Aim of the task:
Copy nothing from the entries below except the lines from the one containing "[440, 214, 489, 253] (first image)" through the one containing "[432, 97, 511, 115]", and copy those exactly.

Scene image comparisons
════════

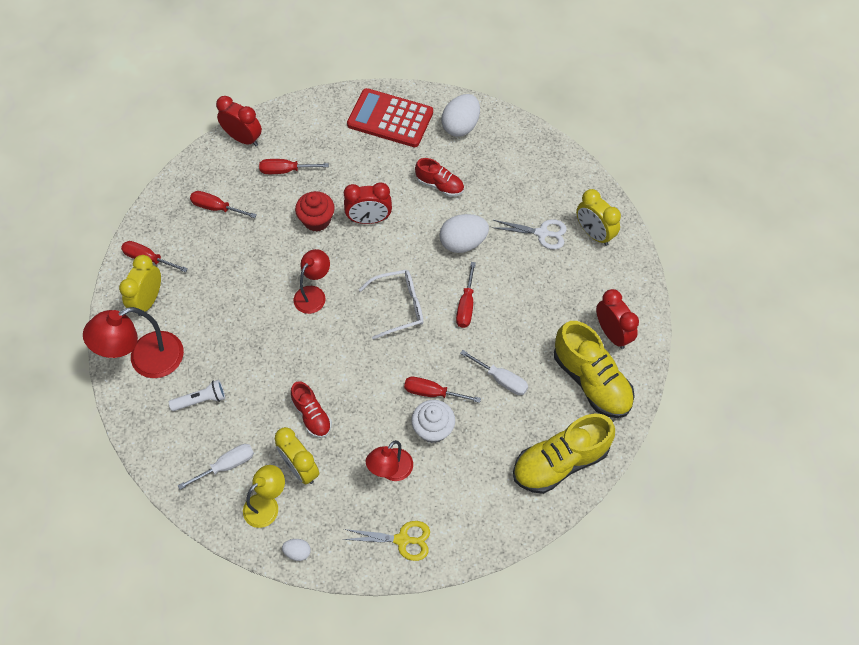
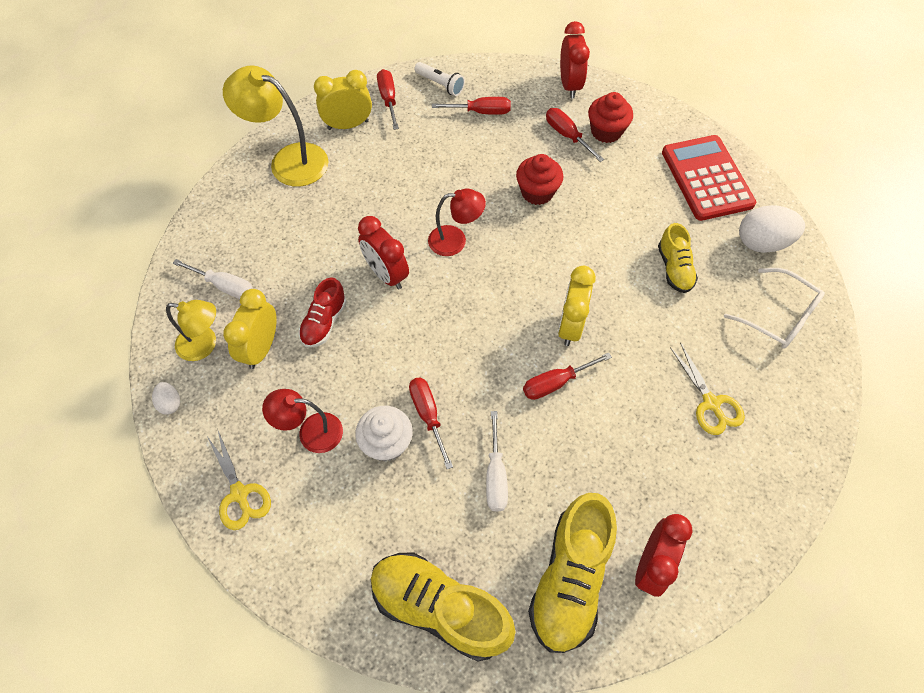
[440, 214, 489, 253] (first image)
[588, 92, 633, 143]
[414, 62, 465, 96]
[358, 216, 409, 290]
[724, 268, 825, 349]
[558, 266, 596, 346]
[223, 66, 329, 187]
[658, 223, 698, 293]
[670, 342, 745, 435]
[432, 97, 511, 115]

════════

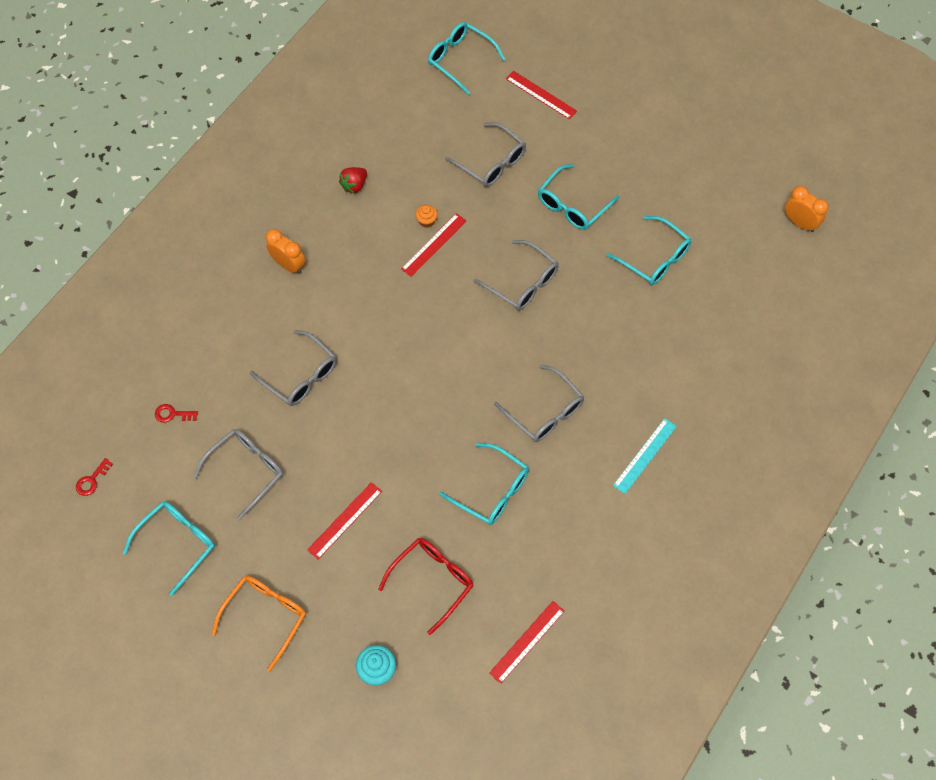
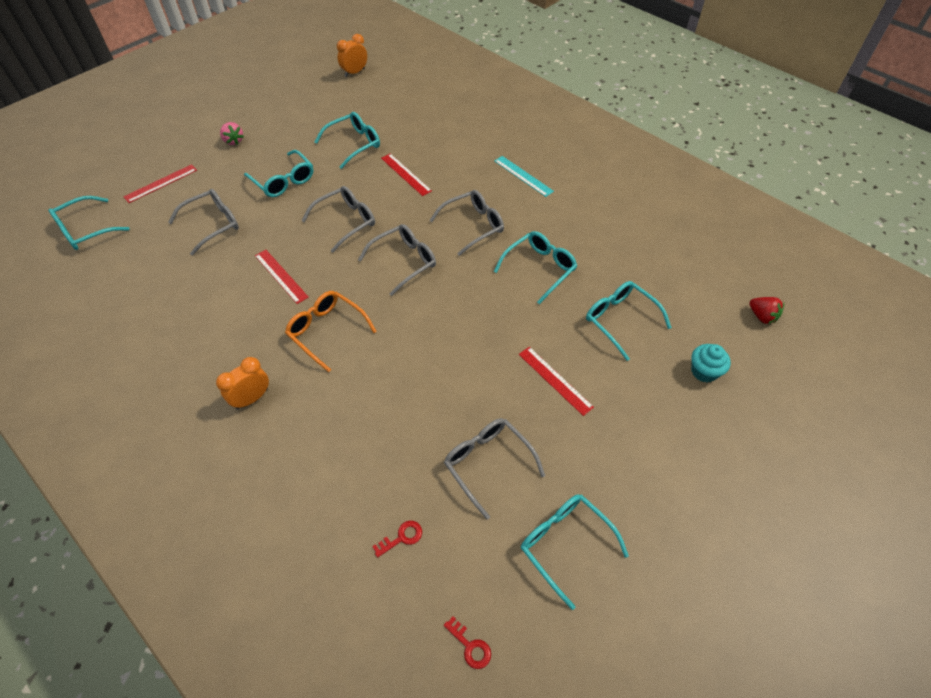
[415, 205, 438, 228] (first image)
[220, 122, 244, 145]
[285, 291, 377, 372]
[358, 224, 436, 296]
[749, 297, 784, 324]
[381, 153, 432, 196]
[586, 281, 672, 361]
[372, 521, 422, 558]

════════

Solution:
[440, 214, 489, 253] (first image)
[588, 92, 633, 143]
[414, 62, 465, 96]
[358, 216, 409, 290]
[724, 268, 825, 349]
[558, 266, 596, 346]
[223, 66, 329, 187]
[658, 223, 698, 293]
[670, 342, 745, 435]
[432, 97, 511, 115]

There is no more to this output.